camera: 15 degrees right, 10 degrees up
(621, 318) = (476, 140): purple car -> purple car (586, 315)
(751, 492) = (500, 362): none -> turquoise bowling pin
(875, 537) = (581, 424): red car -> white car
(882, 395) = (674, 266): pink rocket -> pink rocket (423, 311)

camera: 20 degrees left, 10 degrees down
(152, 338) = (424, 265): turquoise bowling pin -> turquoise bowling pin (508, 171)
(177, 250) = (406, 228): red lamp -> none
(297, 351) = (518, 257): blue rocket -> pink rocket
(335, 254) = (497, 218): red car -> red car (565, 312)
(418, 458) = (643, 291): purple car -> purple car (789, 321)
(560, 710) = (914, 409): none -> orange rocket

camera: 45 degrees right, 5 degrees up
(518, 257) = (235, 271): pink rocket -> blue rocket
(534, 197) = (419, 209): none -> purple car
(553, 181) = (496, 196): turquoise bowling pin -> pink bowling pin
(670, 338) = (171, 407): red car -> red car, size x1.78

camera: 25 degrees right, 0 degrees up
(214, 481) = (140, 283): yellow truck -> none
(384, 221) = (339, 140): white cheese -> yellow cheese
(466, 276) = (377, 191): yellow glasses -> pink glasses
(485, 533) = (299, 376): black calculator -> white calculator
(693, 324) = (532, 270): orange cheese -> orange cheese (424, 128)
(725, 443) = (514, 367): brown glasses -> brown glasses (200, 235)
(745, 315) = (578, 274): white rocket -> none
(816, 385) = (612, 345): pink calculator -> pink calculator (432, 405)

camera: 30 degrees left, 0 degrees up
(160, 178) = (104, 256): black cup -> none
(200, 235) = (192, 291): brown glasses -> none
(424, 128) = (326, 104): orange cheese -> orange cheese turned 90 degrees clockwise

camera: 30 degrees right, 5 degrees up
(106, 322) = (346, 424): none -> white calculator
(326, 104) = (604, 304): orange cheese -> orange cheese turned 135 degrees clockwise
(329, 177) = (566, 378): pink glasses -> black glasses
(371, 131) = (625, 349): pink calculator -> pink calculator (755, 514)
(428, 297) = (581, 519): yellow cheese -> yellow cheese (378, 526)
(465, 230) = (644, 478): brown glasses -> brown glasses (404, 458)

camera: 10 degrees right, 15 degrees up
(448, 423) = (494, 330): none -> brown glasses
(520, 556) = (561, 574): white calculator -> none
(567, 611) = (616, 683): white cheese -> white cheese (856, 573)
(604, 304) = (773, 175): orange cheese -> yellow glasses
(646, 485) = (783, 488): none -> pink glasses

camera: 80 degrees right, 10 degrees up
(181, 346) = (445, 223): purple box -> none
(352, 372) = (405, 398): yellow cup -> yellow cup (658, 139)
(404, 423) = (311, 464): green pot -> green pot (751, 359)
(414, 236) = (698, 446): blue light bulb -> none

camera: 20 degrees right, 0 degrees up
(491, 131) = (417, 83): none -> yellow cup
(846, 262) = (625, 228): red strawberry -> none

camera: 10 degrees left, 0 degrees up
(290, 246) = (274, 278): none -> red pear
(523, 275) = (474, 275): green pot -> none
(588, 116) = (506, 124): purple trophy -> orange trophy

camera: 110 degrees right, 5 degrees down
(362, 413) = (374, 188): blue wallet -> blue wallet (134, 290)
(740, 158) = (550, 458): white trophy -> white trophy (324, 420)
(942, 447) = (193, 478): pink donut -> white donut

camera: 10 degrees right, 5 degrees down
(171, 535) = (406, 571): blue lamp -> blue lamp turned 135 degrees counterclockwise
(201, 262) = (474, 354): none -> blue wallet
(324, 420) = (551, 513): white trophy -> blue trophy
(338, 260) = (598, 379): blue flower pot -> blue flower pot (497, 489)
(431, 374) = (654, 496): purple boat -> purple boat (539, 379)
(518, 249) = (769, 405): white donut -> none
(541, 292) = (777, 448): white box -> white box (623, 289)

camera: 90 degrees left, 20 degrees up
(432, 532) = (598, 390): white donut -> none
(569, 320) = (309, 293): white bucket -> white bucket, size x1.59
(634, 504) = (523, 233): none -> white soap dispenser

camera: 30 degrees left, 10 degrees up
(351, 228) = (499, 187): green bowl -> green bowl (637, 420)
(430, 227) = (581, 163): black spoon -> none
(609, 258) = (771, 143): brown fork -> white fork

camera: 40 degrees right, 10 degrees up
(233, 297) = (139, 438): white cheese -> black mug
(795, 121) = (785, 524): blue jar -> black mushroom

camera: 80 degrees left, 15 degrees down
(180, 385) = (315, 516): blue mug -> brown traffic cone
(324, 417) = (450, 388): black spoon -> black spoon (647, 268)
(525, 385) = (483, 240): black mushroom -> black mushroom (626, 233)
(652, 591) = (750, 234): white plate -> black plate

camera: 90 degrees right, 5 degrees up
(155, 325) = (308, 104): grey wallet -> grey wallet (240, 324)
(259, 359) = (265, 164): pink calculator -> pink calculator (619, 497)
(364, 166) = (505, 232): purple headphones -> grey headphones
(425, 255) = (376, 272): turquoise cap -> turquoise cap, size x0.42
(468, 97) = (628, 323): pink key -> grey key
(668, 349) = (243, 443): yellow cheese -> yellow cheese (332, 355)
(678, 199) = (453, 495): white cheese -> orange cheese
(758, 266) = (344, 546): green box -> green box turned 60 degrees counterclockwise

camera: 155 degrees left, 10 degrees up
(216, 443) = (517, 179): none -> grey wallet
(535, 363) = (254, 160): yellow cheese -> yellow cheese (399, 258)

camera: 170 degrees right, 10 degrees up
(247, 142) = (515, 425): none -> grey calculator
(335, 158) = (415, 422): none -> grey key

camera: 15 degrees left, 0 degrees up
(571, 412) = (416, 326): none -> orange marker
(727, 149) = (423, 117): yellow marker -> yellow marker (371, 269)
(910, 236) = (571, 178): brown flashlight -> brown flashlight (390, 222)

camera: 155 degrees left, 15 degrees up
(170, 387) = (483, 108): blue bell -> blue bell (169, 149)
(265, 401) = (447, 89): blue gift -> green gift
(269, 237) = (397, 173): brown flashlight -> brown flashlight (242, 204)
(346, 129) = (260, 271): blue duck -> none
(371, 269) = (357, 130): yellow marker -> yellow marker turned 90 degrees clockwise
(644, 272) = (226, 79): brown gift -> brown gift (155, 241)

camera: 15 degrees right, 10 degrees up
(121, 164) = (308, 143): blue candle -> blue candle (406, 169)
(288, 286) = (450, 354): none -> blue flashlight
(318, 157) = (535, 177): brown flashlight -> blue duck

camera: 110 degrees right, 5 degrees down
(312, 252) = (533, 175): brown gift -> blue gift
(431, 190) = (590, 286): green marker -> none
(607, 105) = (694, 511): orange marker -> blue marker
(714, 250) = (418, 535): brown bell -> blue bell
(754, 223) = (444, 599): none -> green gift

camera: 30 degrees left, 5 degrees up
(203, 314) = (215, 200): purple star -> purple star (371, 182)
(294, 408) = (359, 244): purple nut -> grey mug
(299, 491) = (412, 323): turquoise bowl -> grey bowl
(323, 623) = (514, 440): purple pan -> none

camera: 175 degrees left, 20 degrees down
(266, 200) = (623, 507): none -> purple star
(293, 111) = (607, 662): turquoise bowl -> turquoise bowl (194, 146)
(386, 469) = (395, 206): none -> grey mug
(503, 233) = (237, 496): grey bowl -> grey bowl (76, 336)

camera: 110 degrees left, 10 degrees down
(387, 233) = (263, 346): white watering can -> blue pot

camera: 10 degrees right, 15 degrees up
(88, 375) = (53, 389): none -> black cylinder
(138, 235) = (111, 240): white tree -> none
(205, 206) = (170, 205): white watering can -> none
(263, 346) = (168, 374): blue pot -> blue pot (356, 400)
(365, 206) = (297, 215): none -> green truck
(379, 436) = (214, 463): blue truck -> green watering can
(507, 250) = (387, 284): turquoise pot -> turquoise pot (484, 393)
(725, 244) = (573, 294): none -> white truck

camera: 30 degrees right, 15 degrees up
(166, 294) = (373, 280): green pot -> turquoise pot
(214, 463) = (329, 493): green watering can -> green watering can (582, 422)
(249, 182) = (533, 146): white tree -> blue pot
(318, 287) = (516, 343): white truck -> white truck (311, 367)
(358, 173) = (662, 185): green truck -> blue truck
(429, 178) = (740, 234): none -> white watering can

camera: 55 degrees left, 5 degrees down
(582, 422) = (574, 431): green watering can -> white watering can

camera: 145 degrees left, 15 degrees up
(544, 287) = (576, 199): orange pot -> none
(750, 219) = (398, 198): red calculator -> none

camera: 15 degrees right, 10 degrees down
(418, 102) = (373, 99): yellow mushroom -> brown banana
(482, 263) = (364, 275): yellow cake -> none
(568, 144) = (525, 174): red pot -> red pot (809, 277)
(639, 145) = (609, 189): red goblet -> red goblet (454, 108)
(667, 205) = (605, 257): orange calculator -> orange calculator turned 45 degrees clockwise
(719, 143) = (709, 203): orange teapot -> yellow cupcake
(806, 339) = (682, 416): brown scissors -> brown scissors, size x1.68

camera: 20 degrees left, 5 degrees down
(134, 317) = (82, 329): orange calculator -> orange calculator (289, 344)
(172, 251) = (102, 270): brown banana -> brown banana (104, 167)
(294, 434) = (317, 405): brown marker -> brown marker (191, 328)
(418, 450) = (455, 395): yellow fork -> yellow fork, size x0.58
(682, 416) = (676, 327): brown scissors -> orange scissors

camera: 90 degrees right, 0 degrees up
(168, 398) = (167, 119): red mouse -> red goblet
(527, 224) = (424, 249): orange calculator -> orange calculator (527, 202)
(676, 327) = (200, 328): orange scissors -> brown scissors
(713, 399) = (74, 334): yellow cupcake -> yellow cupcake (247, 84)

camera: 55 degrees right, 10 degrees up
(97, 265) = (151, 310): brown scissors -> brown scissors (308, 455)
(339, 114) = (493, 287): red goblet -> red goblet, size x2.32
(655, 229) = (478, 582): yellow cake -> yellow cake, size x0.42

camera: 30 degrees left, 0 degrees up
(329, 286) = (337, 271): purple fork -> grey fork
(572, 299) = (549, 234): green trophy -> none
__________
Instructions to follow: From the data above, output only the lines between the line containing "camera: 80 degrees right, 10 degrees up" and the line containing "(525, 385) = (483, 240): black", inclusive, exactly as written.

Problem solution:
camera: 80 degrees right, 10 degrees up
(181, 346) = (445, 223): purple box -> none
(352, 372) = (405, 398): yellow cup -> yellow cup (658, 139)
(404, 423) = (311, 464): green pot -> green pot (751, 359)
(414, 236) = (698, 446): blue light bulb -> none

camera: 20 degrees right, 0 degrees up
(491, 131) = (417, 83): none -> yellow cup
(846, 262) = (625, 228): red strawberry -> none

camera: 10 degrees left, 0 degrees up
(290, 246) = (274, 278): none -> red pear
(523, 275) = (474, 275): green pot -> none
(588, 116) = (506, 124): purple trophy -> orange trophy

camera: 110 degrees right, 5 degrees down
(362, 413) = (374, 188): blue wallet -> blue wallet (134, 290)
(740, 158) = (550, 458): white trophy -> white trophy (324, 420)
(942, 447) = (193, 478): pink donut -> white donut

camera: 10 degrees right, 5 degrees down
(171, 535) = (406, 571): blue lamp -> blue lamp turned 135 degrees counterclockwise
(201, 262) = (474, 354): none -> blue wallet
(324, 420) = (551, 513): white trophy -> blue trophy
(338, 260) = (598, 379): blue flower pot -> blue flower pot (497, 489)
(431, 374) = (654, 496): purple boat -> purple boat (539, 379)
(518, 249) = (769, 405): white donut -> none
(541, 292) = (777, 448): white box -> white box (623, 289)

camera: 90 degrees left, 20 degrees up
(432, 532) = (598, 390): white donut -> none
(569, 320) = (309, 293): white bucket -> white bucket, size x1.59
(634, 504) = (523, 233): none -> white soap dispenser

camera: 30 degrees left, 10 degrees up
(351, 228) = (499, 187): green bowl -> green bowl (637, 420)
(430, 227) = (581, 163): black spoon -> none
(609, 258) = (771, 143): brown fork -> white fork

camera: 40 degrees right, 10 degrees up
(233, 297) = (139, 438): white cheese -> black mug
(795, 121) = (785, 524): blue jar -> black mushroom

camera: 80 degrees left, 15 degrees down
(180, 385) = (315, 516): blue mug -> brown traffic cone
(324, 417) = (450, 388): black spoon -> black spoon (647, 268)
(525, 385) = (483, 240): black mushroom -> black mushroom (626, 233)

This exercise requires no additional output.